DATA SUPPLIED>
........

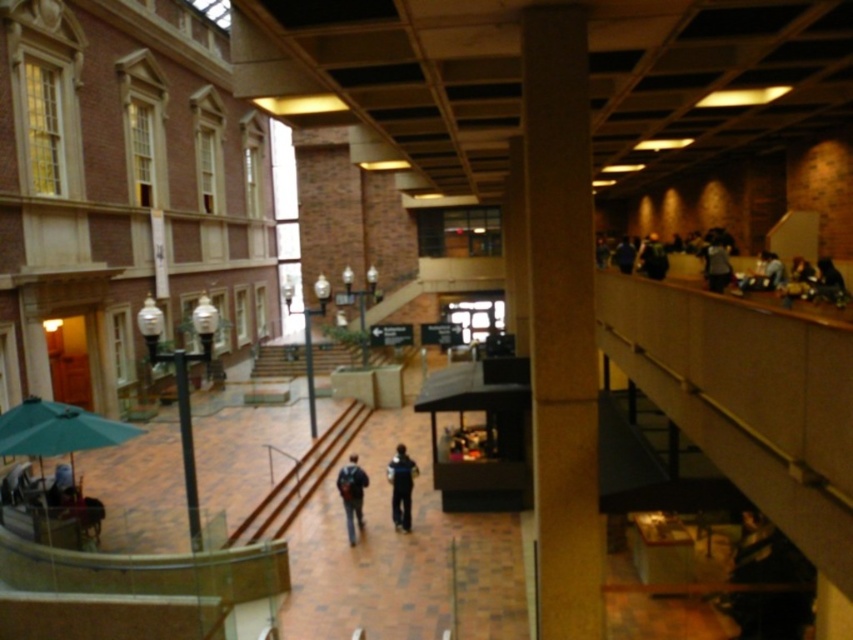
You are standing in the atrium and want to take a photo of the brown textured pillar at center without any people blocking it. Since the dark blue jeans at center are part of a person walking by, will the pillar be visible in the photo if you aim directly at it?

The brown textured pillar at center has a lesser height compared to dark blue jeans at center, so the pillar will be visible in the photo as it is shorter than the person wearing the dark blue jeans at center.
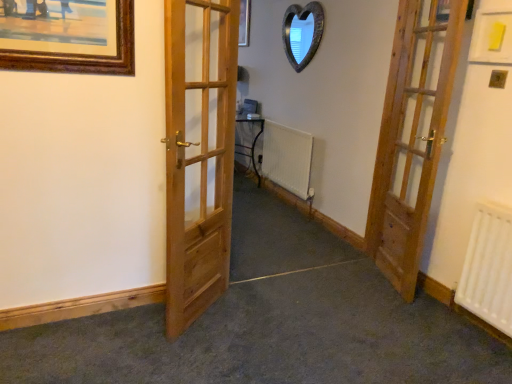
Question: Does natural wood door at center, which is counted as the first door, starting from the left, appear on the left side of white matte radiator at center, which is the second radiator in front-to-back order?

Choices:
 (A) yes
 (B) no

Answer: (A)

Question: Considering the relative positions of natural wood door at center, acting as the second door starting from the right, and white matte radiator at center, acting as the 2th radiator starting from the bottom, in the image provided, is natural wood door at center, acting as the second door starting from the right, in front of white matte radiator at center, acting as the 2th radiator starting from the bottom,?

Choices:
 (A) no
 (B) yes

Answer: (B)

Question: Does natural wood door at center, acting as the second door starting from the right, have a lesser width compared to white matte radiator at center, which appears as the 1th radiator when viewed from the left?

Choices:
 (A) no
 (B) yes

Answer: (A)

Question: Is natural wood door at center, acting as the second door starting from the right, wider than white matte radiator at center, positioned as the 2th radiator in right-to-left order?

Choices:
 (A) yes
 (B) no

Answer: (A)

Question: Is natural wood door at center, which is counted as the first door, starting from the left, not inside white matte radiator at center, which is the first radiator from top to bottom?

Choices:
 (A) yes
 (B) no

Answer: (A)

Question: Based on their sizes in the image, would you say white matte radiator at center, which is the first radiator from top to bottom, is bigger or smaller than wooden heart-shaped mirror at upper center?

Choices:
 (A) small
 (B) big

Answer: (B)

Question: From their relative heights in the image, would you say white matte radiator at center, acting as the 2th radiator starting from the bottom, is taller or shorter than wooden heart-shaped mirror at upper center?

Choices:
 (A) short
 (B) tall

Answer: (B)

Question: Considering the positions of point (302, 178) and point (289, 9), is point (302, 178) closer or farther from the camera than point (289, 9)?

Choices:
 (A) farther
 (B) closer

Answer: (B)

Question: From a real-world perspective, relative to wooden heart-shaped mirror at upper center, is white matte radiator at center, arranged as the 1th radiator when viewed from the back, vertically above or below?

Choices:
 (A) above
 (B) below

Answer: (B)

Question: From a real-world perspective, is wooden door at right, positioned as the second door in left-to-right order, physically located above or below wooden heart-shaped mirror at upper center?

Choices:
 (A) above
 (B) below

Answer: (B)

Question: In terms of width, does wooden door at right, positioned as the second door in left-to-right order, look wider or thinner when compared to wooden heart-shaped mirror at upper center?

Choices:
 (A) wide
 (B) thin

Answer: (A)

Question: From the image's perspective, is wooden door at right, which ranks as the 1th door in right-to-left order, positioned above or below wooden heart-shaped mirror at upper center?

Choices:
 (A) above
 (B) below

Answer: (B)

Question: From their relative heights in the image, would you say wooden door at right, which ranks as the 1th door in right-to-left order, is taller or shorter than wooden heart-shaped mirror at upper center?

Choices:
 (A) short
 (B) tall

Answer: (B)

Question: From the image's perspective, is wooden heart-shaped mirror at upper center positioned above or below wooden door at right, which ranks as the 1th door in right-to-left order?

Choices:
 (A) below
 (B) above

Answer: (B)

Question: Looking at the image, does wooden heart-shaped mirror at upper center seem bigger or smaller compared to wooden door at right, which ranks as the 1th door in right-to-left order?

Choices:
 (A) big
 (B) small

Answer: (B)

........

TASK STATEMENT> Starting with the first line of the data and going on through the line with "The brown textured pillar at center has", change "atrium" to "lobby" and write out those lines again with nothing else altered. Leave the pictures out.

SOLVED PROBLEM>
You are standing in the lobby and want to take a photo of the brown textured pillar at center without any people blocking it. Since the dark blue jeans at center are part of a person walking by, will the pillar be visible in the photo if you aim directly at it?

The brown textured pillar at center has a lesser height compared to dark blue jeans at center, so the pillar will be visible in the photo as it is shorter than the person wearing the dark blue jeans at center.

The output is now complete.